= Spatial reasoning data =
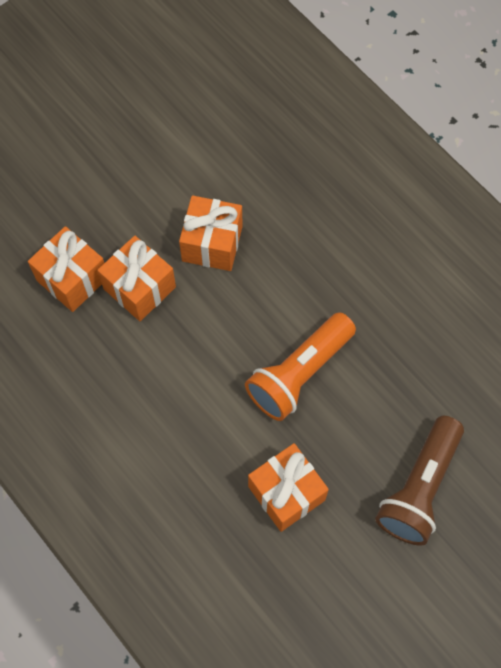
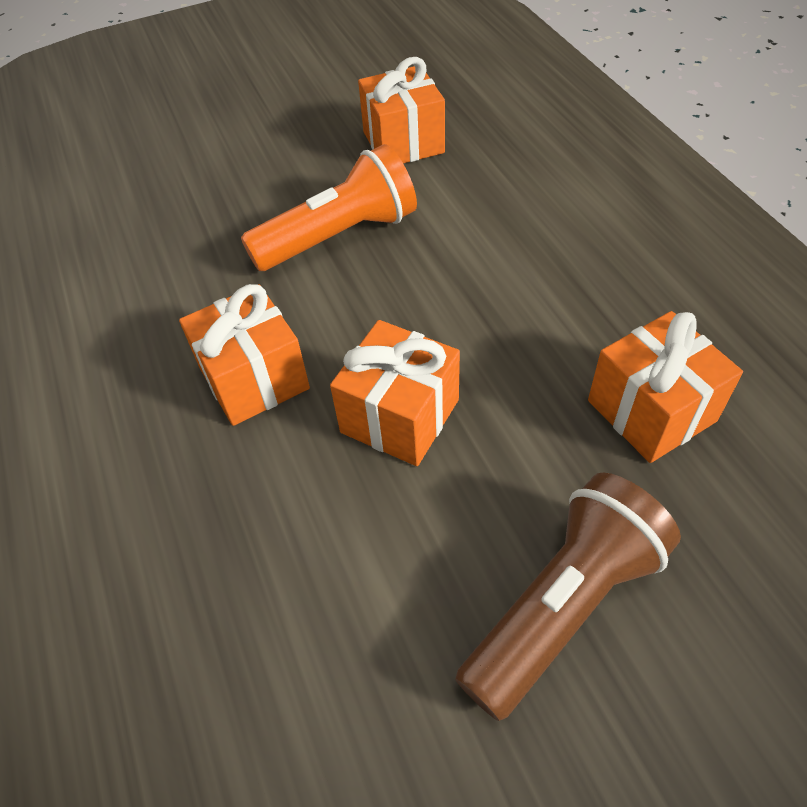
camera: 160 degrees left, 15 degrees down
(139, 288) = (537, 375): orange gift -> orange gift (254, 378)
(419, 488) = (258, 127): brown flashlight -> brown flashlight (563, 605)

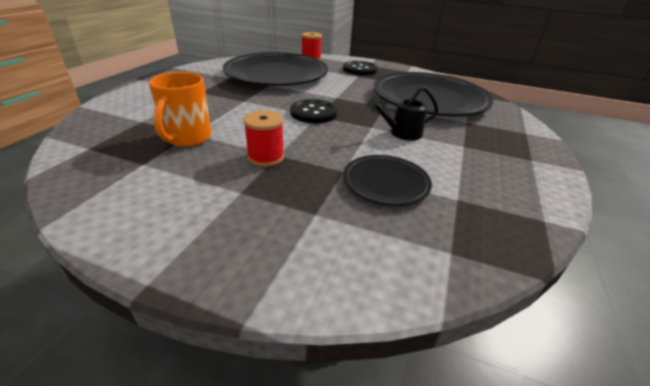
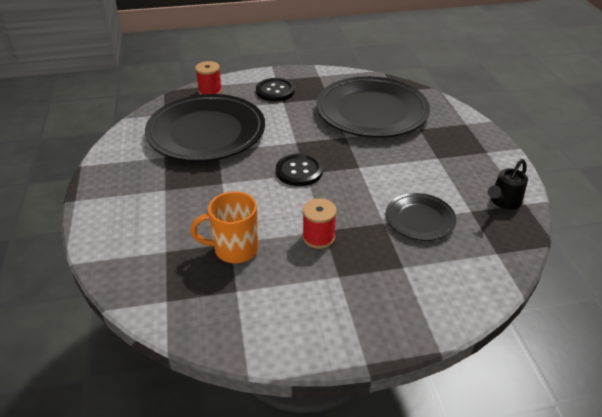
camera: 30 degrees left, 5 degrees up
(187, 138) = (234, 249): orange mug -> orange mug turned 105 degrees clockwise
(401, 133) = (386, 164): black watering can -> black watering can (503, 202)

= YOUR ASSIGNMENT =
Repeat only the lines from the one holding "(419, 488) = (258, 127): brown" through the last line of the data, inclusive. Keep the pictures out.

= REPLY =
(419, 488) = (258, 127): brown flashlight -> brown flashlight (563, 605)

camera: 30 degrees left, 5 degrees up
(187, 138) = (234, 249): orange mug -> orange mug turned 105 degrees clockwise
(401, 133) = (386, 164): black watering can -> black watering can (503, 202)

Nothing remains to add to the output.